====== MATERIAL SHOWN

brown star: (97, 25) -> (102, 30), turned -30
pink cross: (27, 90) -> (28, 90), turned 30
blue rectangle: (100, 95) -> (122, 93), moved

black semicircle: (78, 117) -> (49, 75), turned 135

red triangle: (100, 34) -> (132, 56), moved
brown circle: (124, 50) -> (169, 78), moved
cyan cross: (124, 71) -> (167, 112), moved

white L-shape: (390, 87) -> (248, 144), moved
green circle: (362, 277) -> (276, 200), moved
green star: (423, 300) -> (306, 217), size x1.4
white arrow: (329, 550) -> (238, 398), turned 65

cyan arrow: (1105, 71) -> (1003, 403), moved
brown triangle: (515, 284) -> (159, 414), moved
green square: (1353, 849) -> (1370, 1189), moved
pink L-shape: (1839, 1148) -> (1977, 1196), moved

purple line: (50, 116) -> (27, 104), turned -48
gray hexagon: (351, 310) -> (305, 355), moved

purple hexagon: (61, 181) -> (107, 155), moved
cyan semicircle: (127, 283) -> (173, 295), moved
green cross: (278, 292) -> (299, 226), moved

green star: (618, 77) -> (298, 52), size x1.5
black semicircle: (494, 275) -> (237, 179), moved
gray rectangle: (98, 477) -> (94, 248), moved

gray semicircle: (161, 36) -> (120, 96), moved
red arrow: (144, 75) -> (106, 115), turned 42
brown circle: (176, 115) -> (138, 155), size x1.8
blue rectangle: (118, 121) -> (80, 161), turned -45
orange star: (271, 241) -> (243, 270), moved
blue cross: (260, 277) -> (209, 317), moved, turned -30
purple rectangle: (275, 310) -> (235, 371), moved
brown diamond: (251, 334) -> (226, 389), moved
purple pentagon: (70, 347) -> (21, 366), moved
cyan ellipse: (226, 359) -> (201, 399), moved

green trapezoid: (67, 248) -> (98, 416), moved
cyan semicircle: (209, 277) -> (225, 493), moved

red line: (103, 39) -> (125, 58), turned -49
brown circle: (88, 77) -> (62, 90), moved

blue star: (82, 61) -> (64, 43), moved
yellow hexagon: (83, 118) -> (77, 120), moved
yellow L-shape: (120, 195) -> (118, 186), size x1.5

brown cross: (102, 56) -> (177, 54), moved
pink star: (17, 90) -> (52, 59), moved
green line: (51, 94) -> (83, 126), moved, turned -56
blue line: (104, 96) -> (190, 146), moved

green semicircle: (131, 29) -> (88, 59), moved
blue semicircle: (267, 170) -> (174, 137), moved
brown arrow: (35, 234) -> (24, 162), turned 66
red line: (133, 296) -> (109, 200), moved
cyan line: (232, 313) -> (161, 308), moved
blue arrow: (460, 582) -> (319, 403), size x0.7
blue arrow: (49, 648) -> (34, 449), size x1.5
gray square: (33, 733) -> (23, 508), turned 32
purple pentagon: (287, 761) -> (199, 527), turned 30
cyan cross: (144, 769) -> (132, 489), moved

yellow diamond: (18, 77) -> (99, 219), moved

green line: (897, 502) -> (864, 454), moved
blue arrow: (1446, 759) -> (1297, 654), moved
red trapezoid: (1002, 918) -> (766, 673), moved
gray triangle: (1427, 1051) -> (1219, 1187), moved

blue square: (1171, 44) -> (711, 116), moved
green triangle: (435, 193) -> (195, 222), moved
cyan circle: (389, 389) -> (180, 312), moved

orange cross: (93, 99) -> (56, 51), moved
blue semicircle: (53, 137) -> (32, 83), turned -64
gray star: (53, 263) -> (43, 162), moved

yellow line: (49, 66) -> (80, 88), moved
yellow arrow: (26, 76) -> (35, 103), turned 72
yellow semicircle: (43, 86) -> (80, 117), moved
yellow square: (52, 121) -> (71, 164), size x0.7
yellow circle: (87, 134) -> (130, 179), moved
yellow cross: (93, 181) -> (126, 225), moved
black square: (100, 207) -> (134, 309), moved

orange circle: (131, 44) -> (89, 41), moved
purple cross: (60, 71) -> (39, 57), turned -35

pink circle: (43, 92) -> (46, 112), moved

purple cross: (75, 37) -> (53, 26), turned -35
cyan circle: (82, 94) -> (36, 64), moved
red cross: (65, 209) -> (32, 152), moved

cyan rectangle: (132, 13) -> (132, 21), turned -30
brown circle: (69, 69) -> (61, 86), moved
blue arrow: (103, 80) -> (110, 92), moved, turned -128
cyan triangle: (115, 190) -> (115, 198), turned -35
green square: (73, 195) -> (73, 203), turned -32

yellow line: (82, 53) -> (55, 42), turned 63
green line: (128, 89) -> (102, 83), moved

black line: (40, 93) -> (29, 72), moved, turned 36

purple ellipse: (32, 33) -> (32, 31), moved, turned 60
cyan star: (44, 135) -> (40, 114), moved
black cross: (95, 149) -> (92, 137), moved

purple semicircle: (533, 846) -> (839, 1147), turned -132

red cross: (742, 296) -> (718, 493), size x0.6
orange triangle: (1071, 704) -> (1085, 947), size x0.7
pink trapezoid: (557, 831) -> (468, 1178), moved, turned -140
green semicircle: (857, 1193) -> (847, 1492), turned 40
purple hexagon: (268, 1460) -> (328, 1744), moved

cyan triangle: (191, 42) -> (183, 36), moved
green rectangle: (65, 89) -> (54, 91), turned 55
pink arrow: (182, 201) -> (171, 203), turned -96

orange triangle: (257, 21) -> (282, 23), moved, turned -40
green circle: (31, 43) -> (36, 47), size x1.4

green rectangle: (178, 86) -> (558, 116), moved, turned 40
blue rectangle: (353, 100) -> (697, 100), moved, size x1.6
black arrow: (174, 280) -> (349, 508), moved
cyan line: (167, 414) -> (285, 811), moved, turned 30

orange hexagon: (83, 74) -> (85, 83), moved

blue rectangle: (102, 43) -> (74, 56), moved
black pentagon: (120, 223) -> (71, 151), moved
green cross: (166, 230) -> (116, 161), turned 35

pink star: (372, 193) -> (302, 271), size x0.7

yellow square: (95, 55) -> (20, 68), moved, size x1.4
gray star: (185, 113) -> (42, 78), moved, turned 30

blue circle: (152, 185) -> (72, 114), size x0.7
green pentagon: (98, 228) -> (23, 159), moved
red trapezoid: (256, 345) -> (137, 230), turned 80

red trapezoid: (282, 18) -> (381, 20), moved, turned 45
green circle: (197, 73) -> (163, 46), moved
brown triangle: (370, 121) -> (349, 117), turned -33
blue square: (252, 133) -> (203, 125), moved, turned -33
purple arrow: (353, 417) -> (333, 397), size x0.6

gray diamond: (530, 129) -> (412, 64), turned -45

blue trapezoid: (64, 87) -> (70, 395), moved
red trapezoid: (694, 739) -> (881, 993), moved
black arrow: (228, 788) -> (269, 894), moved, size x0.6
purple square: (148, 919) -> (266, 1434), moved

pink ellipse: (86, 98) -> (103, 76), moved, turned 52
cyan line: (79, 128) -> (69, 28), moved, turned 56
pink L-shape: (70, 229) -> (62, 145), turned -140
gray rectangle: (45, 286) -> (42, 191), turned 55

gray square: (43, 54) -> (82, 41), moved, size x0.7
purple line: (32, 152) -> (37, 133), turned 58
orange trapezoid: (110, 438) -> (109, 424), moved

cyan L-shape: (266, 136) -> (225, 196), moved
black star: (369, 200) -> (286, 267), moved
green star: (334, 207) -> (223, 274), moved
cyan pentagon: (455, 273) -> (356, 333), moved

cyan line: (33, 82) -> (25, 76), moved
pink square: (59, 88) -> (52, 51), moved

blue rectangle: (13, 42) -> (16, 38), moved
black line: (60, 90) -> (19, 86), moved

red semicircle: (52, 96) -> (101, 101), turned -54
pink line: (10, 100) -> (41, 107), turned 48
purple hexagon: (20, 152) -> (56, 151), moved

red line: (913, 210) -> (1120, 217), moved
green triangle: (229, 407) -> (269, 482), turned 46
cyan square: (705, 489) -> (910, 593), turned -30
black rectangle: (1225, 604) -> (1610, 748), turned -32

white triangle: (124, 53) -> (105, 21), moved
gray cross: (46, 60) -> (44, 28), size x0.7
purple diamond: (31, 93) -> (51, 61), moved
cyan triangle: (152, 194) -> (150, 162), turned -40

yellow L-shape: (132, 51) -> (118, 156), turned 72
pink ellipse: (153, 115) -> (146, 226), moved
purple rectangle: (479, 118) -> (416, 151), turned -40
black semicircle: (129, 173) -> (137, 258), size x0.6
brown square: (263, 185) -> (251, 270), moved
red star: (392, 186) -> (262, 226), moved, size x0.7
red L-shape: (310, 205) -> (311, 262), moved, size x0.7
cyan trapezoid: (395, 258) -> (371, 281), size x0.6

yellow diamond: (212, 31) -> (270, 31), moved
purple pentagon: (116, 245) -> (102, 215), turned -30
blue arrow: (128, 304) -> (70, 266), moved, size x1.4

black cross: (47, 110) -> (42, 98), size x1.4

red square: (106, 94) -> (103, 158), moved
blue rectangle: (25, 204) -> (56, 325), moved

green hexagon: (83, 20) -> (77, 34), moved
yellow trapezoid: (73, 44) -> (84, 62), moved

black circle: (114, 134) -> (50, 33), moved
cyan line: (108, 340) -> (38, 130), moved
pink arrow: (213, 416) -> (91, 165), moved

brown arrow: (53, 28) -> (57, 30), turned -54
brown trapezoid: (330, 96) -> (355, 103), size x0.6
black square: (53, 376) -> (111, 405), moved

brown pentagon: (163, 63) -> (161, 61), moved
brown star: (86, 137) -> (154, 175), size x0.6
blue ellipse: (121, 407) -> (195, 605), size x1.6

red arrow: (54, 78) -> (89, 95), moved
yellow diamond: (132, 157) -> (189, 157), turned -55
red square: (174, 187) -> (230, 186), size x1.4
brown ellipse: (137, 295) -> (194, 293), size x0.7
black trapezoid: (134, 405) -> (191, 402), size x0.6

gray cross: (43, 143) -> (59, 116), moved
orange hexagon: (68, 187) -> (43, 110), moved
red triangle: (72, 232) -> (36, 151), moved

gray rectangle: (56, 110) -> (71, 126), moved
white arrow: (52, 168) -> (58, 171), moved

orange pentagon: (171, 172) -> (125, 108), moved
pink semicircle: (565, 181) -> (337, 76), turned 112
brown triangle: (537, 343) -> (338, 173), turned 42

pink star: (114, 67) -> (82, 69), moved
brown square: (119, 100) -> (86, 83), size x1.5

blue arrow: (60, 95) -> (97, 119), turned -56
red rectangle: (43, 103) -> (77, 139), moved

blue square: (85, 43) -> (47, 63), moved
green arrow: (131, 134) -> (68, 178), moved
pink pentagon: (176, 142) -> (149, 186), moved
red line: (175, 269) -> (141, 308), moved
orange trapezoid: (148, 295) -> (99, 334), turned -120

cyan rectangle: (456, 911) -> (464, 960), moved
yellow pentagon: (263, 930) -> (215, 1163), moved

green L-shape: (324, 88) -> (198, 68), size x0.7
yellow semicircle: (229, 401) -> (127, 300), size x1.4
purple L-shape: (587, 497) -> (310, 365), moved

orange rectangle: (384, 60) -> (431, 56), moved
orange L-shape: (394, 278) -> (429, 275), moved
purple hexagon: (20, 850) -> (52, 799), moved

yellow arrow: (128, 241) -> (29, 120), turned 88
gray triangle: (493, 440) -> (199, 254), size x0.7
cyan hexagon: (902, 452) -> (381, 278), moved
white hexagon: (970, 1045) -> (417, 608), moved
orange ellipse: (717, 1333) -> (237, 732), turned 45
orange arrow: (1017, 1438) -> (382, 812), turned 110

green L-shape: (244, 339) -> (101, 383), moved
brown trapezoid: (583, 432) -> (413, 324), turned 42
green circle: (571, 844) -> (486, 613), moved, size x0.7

============

▸ **THE PROBLEM**: Will you return exactly the lines above from the one with "black star: (369, 200) -> (286, 267), moved" down to the one with "gray cross: (46, 60) -> (44, 28), size x0.7", counting both as part of the range?

▸ **ANSWER TO THIS EXERCISE**:
black star: (369, 200) -> (286, 267), moved
green star: (334, 207) -> (223, 274), moved
cyan pentagon: (455, 273) -> (356, 333), moved

cyan line: (33, 82) -> (25, 76), moved
pink square: (59, 88) -> (52, 51), moved

blue rectangle: (13, 42) -> (16, 38), moved
black line: (60, 90) -> (19, 86), moved

red semicircle: (52, 96) -> (101, 101), turned -54
pink line: (10, 100) -> (41, 107), turned 48
purple hexagon: (20, 152) -> (56, 151), moved

red line: (913, 210) -> (1120, 217), moved
green triangle: (229, 407) -> (269, 482), turned 46
cyan square: (705, 489) -> (910, 593), turned -30
black rectangle: (1225, 604) -> (1610, 748), turned -32

white triangle: (124, 53) -> (105, 21), moved
gray cross: (46, 60) -> (44, 28), size x0.7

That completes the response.